Colored object listings
= = = = = = =
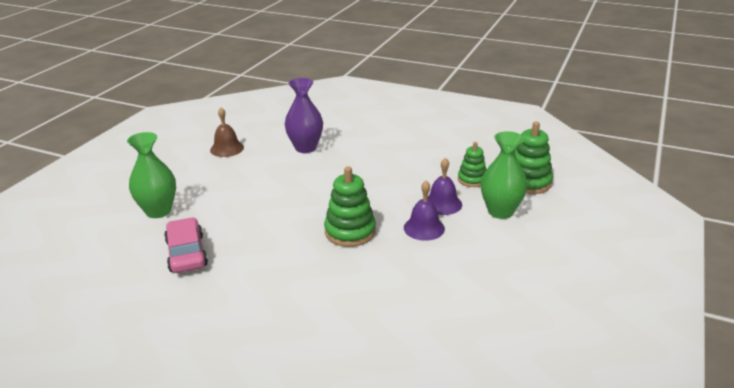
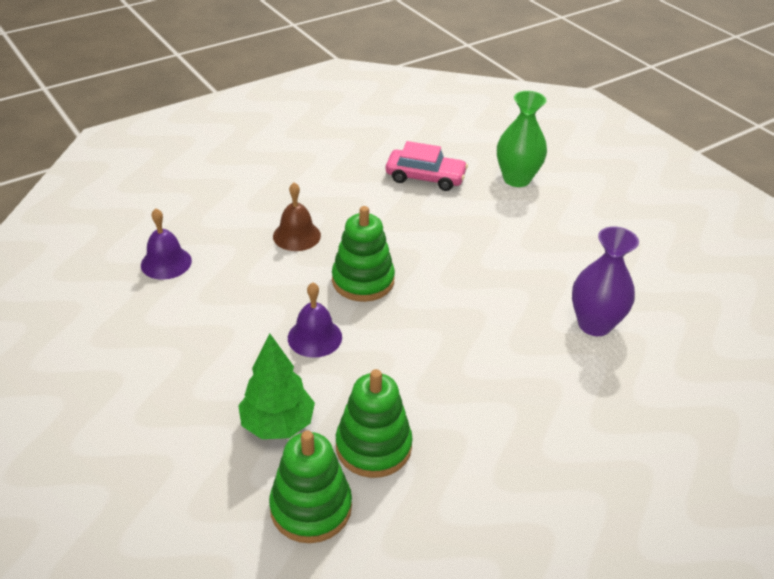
camera: 120 degrees right, 10 degrees up
(227, 148) = (638, 258): brown bell -> brown bell (296, 235)
(442, 204) = (345, 380): purple bell -> purple bell (166, 262)
(472, 179) = (373, 446): green stacking toy -> green stacking toy, size x1.56
(500, 211) = (277, 424): green vase -> green tree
= = = = = = =
▶ Task: Give exactly the lines from the one with "(227, 148) = (638, 258): brown" to the end of the entries, nothing before them.

▶ Written solution:
(227, 148) = (638, 258): brown bell -> brown bell (296, 235)
(442, 204) = (345, 380): purple bell -> purple bell (166, 262)
(472, 179) = (373, 446): green stacking toy -> green stacking toy, size x1.56
(500, 211) = (277, 424): green vase -> green tree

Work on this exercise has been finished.